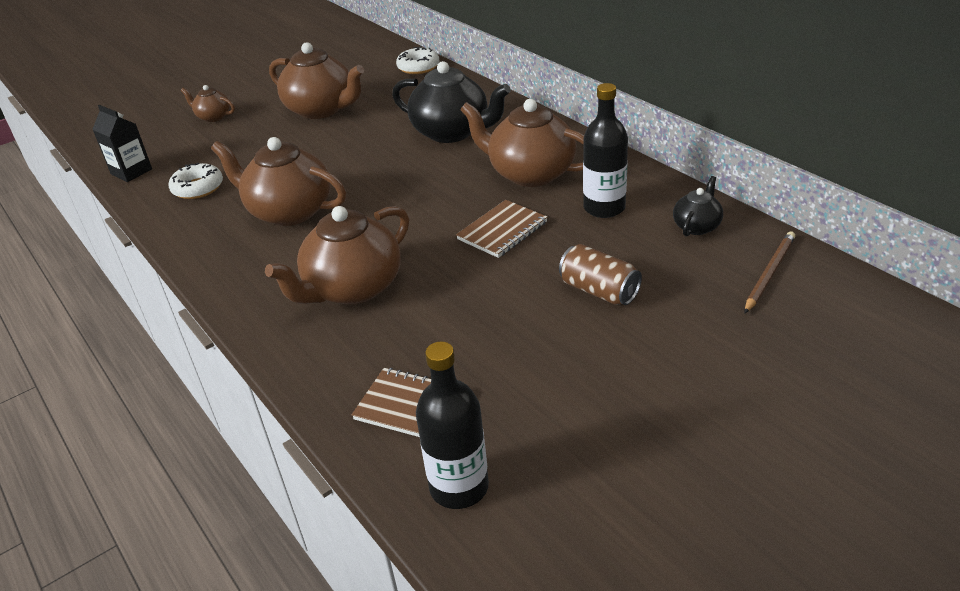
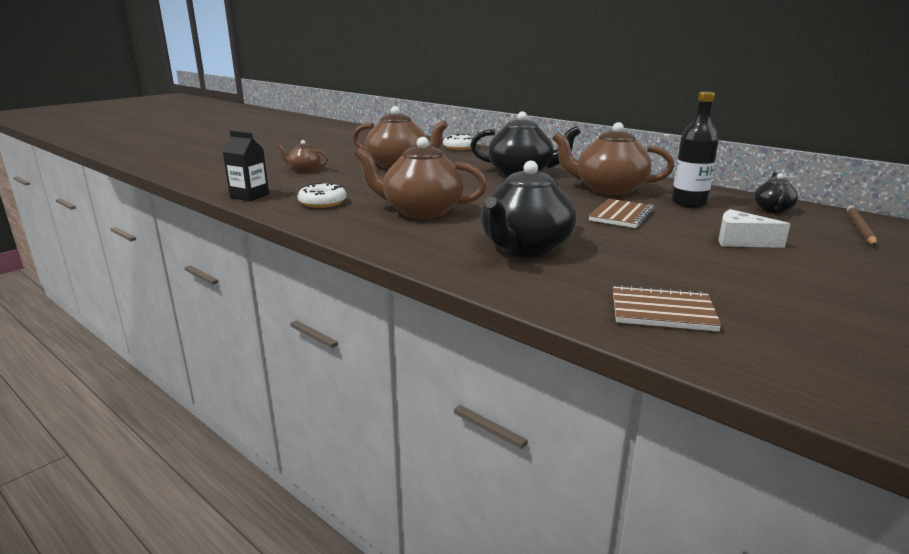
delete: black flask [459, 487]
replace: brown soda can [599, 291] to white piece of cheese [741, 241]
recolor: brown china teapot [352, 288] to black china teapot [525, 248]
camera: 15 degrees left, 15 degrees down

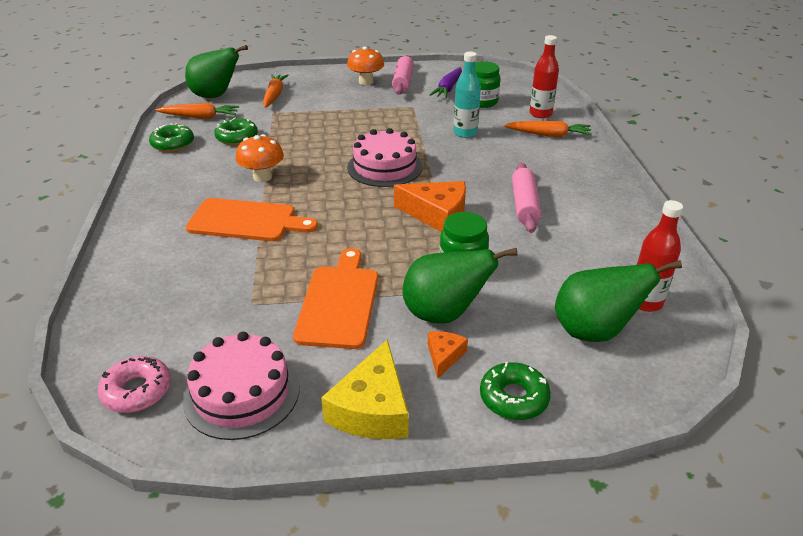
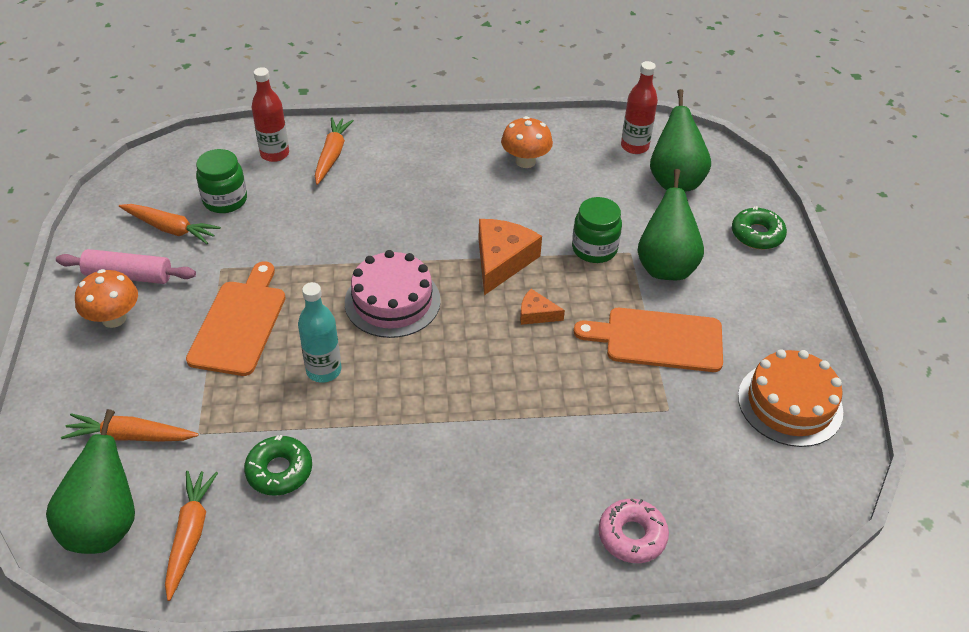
delete: emerald glazed donut [173, 144]; rose-pink rolling pin [524, 205]; yellow piece of cheese [372, 408]
move: aqua flask [465, 133] to [324, 370]; orange toadstool [262, 177] to [525, 161]; orange bread board [246, 221] to [239, 323]; orange piece of cheese [444, 356] to [536, 314]; rose-pink glazed donut [137, 391] to [632, 536]
recolor: violet toy carrot [448, 88] to orange toy carrot [170, 228]; rose-pink gateau [242, 393] to orange gateau [790, 403]
camera: 90 degrees left, 10 degrees up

● TASK OBJECTIVE: Your answer must be an exact transcription of the records above, minus the pictures.

● ANSWER TO THIS TASK:
delete: black flask [459, 487]
replace: brown soda can [599, 291] to white piece of cheese [741, 241]
recolor: brown china teapot [352, 288] to black china teapot [525, 248]
camera: 15 degrees left, 15 degrees down

delete: emerald glazed donut [173, 144]; rose-pink rolling pin [524, 205]; yellow piece of cheese [372, 408]
move: aqua flask [465, 133] to [324, 370]; orange toadstool [262, 177] to [525, 161]; orange bread board [246, 221] to [239, 323]; orange piece of cheese [444, 356] to [536, 314]; rose-pink glazed donut [137, 391] to [632, 536]
recolor: violet toy carrot [448, 88] to orange toy carrot [170, 228]; rose-pink gateau [242, 393] to orange gateau [790, 403]
camera: 90 degrees left, 10 degrees up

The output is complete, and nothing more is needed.